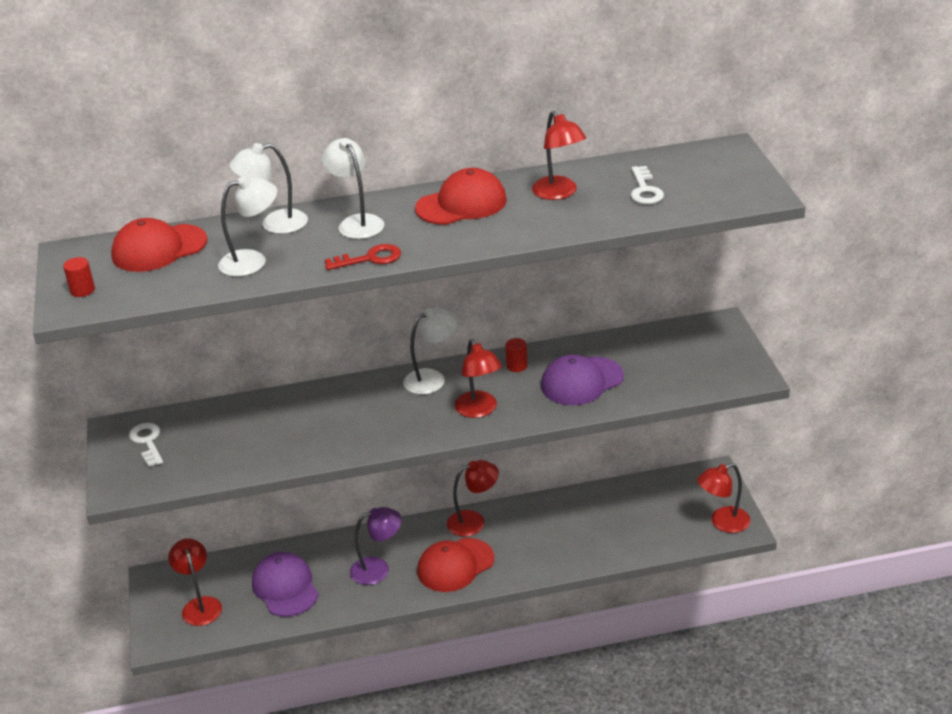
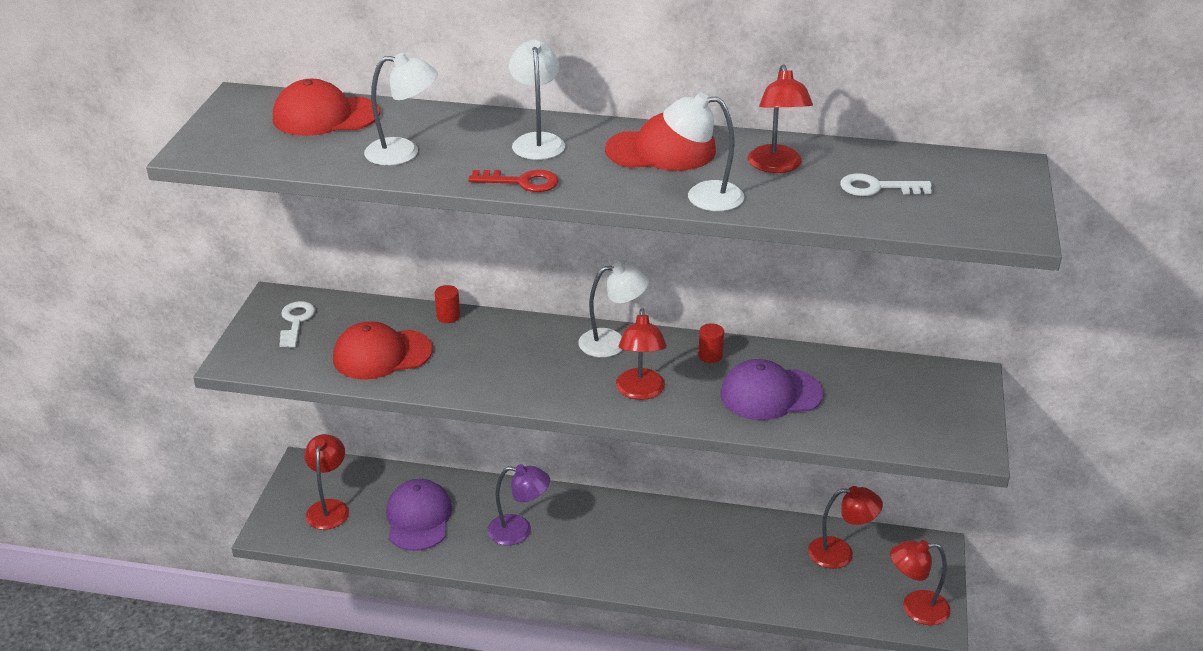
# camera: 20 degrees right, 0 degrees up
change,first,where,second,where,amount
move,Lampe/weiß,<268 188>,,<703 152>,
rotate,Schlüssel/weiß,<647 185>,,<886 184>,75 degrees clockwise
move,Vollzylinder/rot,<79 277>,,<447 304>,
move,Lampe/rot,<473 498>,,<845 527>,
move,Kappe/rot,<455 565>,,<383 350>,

#### [Your assignment]
Copy the records shown above in their entirety and exactly; images are to be left out.

#### [Written response]
# camera: 20 degrees right, 0 degrees up
change,first,where,second,where,amount
move,Lampe/weiß,<268 188>,,<703 152>,
rotate,Schlüssel/weiß,<647 185>,,<886 184>,75 degrees clockwise
move,Vollzylinder/rot,<79 277>,,<447 304>,
move,Lampe/rot,<473 498>,,<845 527>,
move,Kappe/rot,<455 565>,,<383 350>,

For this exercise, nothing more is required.